» **TASK INSTRUCTIONS**
Gather each line of the records that contains the string "kern", treating uppercase and lowercase letters as different.

» **ENTRIES PROVIDED**
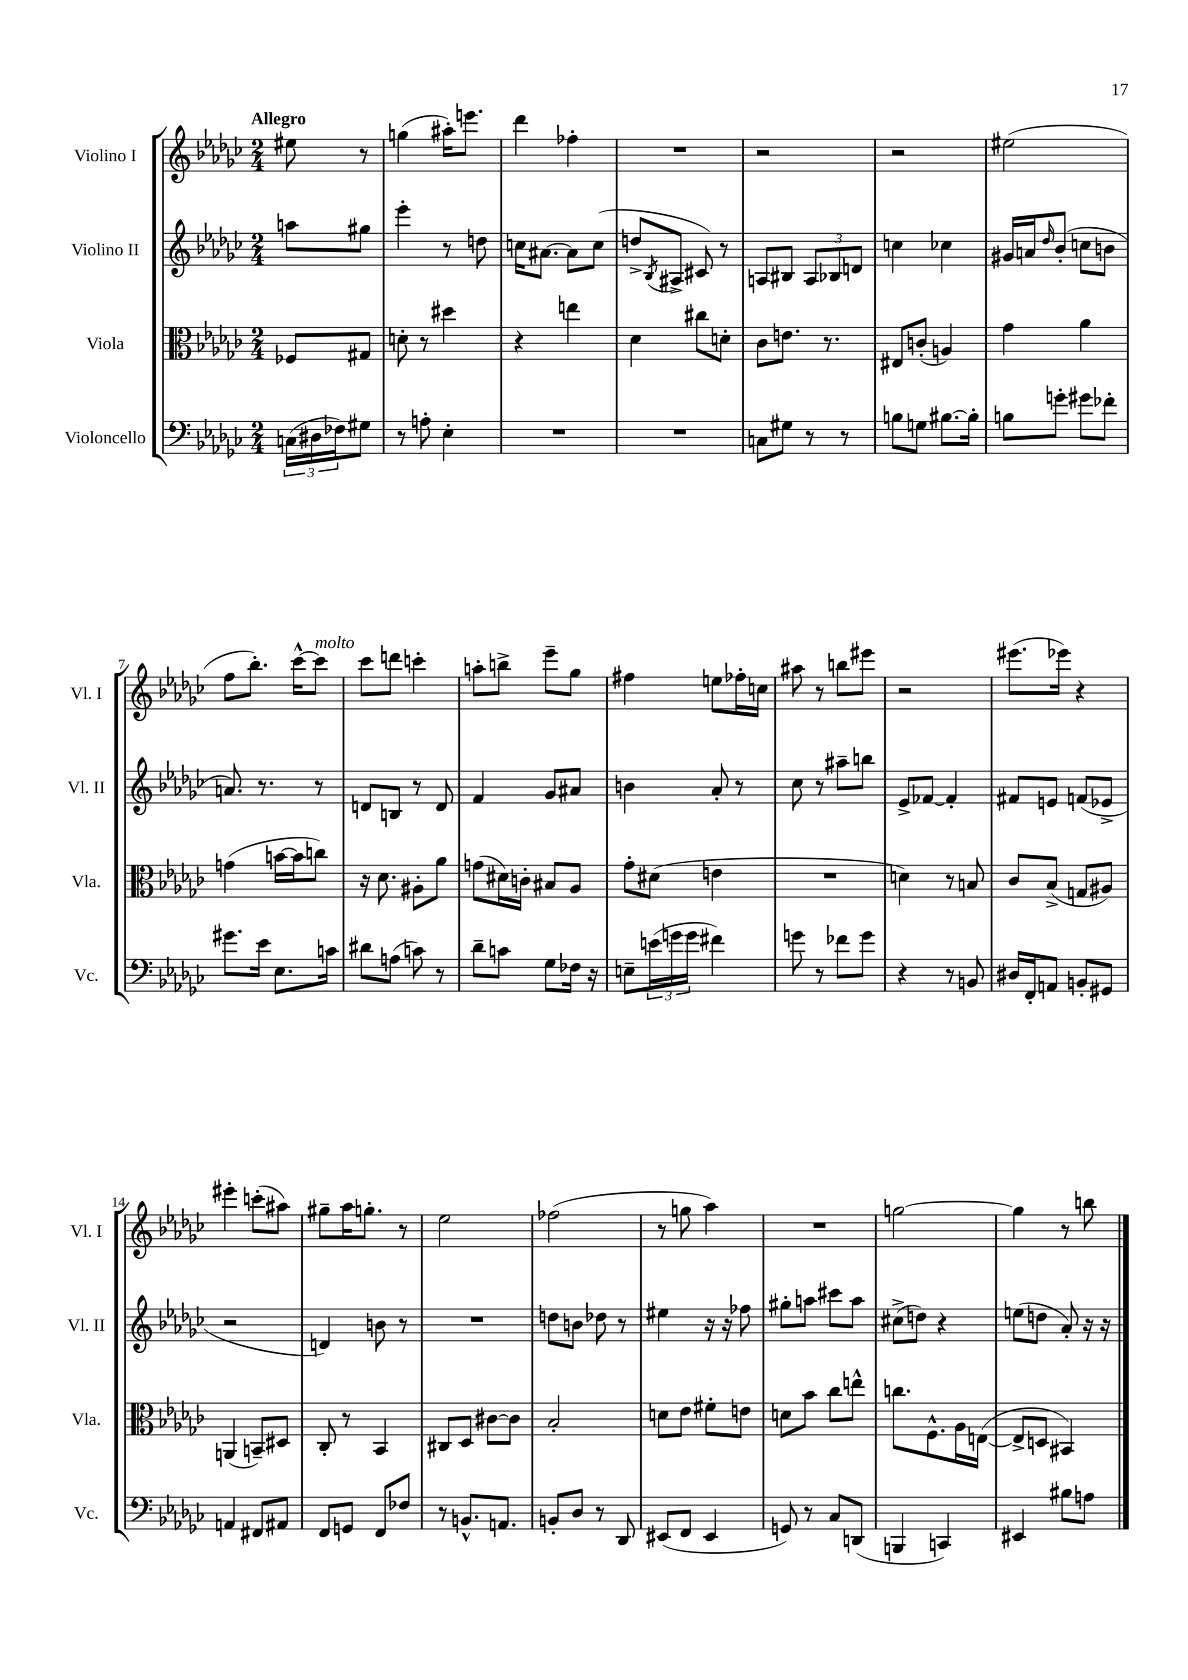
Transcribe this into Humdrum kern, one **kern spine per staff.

**kern	**kern	**kern	**kern
*staff4	*staff3	*staff2	*staff1
*clefF4	*clefC3	*clefG2	*clefG2
*k[b-e-a-d-g-c-]	*k[b-e-a-d-g-c-]	*k[b-e-a-d-g-c-]	*k[b-e-a-d-g-c-]
*M2/4	*M2/4	*M2/4	*M2/4
(24C	8F-	8aa	8ee#
24D#	.	.	.
24F-)	.	.	.
8G#	8G#	8gg#	8r
=	=	=	=
8r	8d'	4eee-'	(4gg
8A'	8r	.	.
4E-'	4dd#	8r	16aa#')
.	.	.	8.eee
.	.	8dd	.
=	=	=	=
2r	4r	16cc	4ddd-
.	.	[8.a#	.
.	4ee	8a#]	4ff-'
.	.	(8cc	.
=	=	=	=
2r	4d-	8dd^	2r
.	.	8qB-	.
.	.	8A#^	.
.	8cc#	8c#)	.
.	8d'	8r	.
=	=	=	=
8C	8c-	8A	2r
8G#	8.e	8B#	.
8r	.	12A	.
.	8.r	.	.
.	.	12B-	.
8r	.	.	.
.	.	12d	.
=	=	=	=
8B	8E#	4cc	2r
8G	(8c'	.	.
[8.B#	4A)	4cc-	.
16B#']	.	.	.
=	=	=	=
8B	4g-	16g#	(2ee#
.	.	16a	.
.	.	16qqdd-	.
8g'	.	(8b-'	.
8g#	4a-	8cc	.
8f-'	.	8b	.
=	=	=	=
8.g#	(4g	8.a)	8ff
.	.	.	8.bb-')
16e-	.	8.r	.
8.E-	[16b	.	.
.	16b]	.	[16ccc-^^
.	8cc)	8r	8ccc-]
16c	.	.	.
=	=	=	=
8d#	16r	8d	8ccc-
.	8.d-	.	.
(8A	.	8B	8ddd
8c)	8A#'	8r	4ccc'
8r	8a-	8d	.
=	=	=	=
8d-~	(8g	4f	8aa'
8c	16d#)	.	8bb^
.	16c'	.	.
8G-	8B#	8g-	8eee-~
16F-	8A-	8a#	8gg-
16r	.	.	.
=	=	=	=
8E~	8g-'	4b	4ff#
(24e	(8d#	.	.
24g	.	.	.
24g	.	.	.
4f#)	4e	8a-'	8ee
.	.	8r	16ff-'
.	.	.	16cc
=	=	=	=
8g	2r	8cc-	8aa#
8r	.	8r	8r
8f-	.	8aa#~	8bb
8g	.	8bb	8eee#
=	=	=	=
4r	4d)	8e-^	2r
.	.	[8f-	.
8r	8r	4f-']	.
8BB	8B	.	.
=	=	=	=
16D#	8c-	8f#	(8.eee#
16FF'	.	.	.
8AA	(8B-^	8e	.
.	.	.	16eee-)
8BB'	8G	(8f	4r
8GG#	8A#)	8e-^	.
=	=	=	=
4AA	(4AA	2r	4eee#'
8FF#	8BB~)	.	(8ccc'
8AA#	8D#	.	8aa#)
=	=	=	=
8FF	8C-'	4d)	8gg#~
8GG	8r	.	16aa-
.	.	.	8.gg'
8FF	4BB-	8b	.
8F-	.	8r	8r
=	=	=	=
8r	8C#	2r	2ee-
8.BB^^	8D-	.	.
.	[8c#	.	.
8.AA	.	.	.
.	8c#]	.	.
=	=	=	=
8BB'	2B-'	8dd	(2ff-
8D-	.	8b	.
8r	.	8dd-	.
8DD-	.	8r	.
=	=	=	=
(8EE#	8d	4ee#	8r
8FF	8e-	.	8gg
4EE#	8f#'	16r	4aa-)
.	.	16r	.
.	8e	8ff-	.
=	=	=	=
8GG)	8d	8gg#'	2r
8r	8b-	8aa	.
8C-	8cc-	8ccc#	.
(8DD	8ee^^	8aa	.
=	=	=	=
4BBB	8.cc	(8cc#^	[2gg
.	.	8dd)	.
.	8.F^^	.	.
4CC)	.	4r	.
.	16A-	.	.
.	([16E	.	.
=	=	=	=
4EE#	8E^]	(8ee	4gg]
.	8D	8dd	.
8B#	4BB#)	8a-')	8r
8A	.	16r	8bb
.	.	16r	.
==	==	==	==
*-	*-	*-	*-
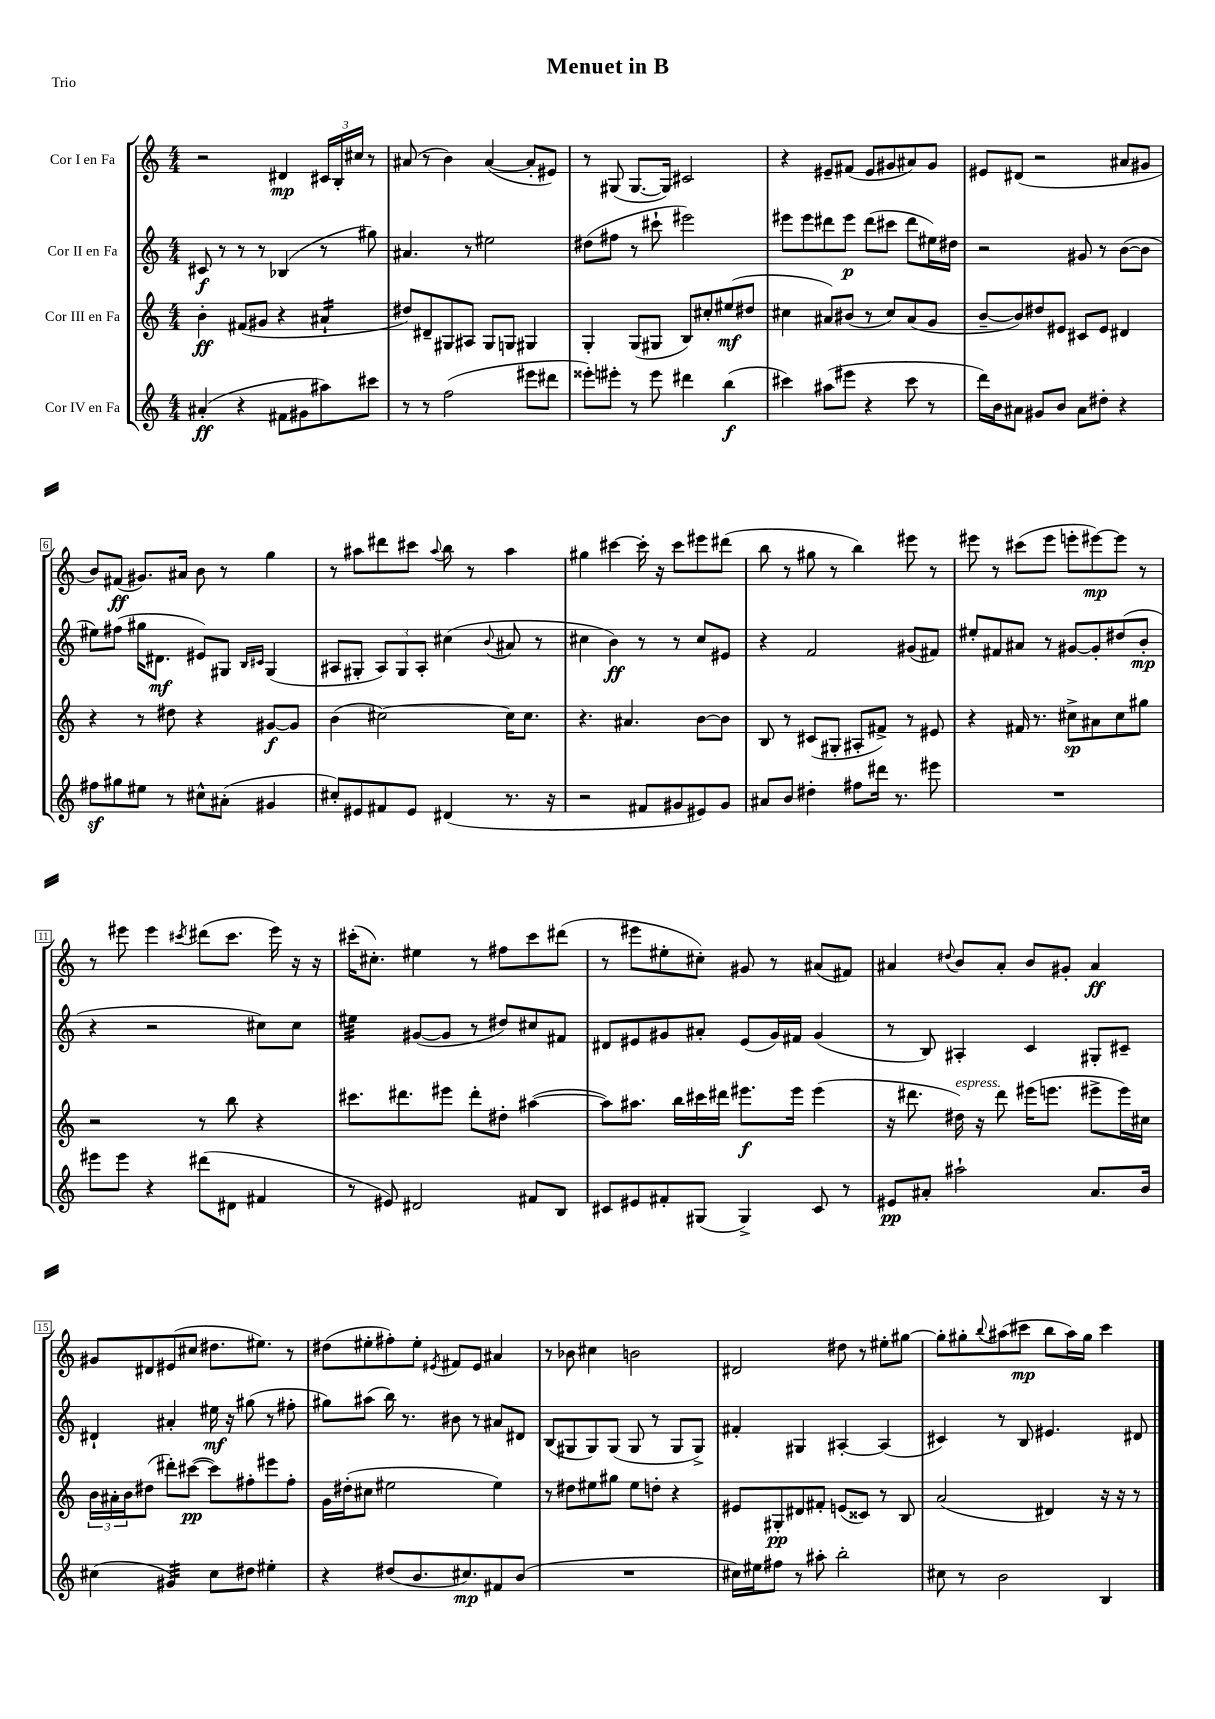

» **EXERCISE OUTPUT**
Transcribe this into Humdrum kern, one **kern spine per staff.
**kern	**kern	**kern	**kern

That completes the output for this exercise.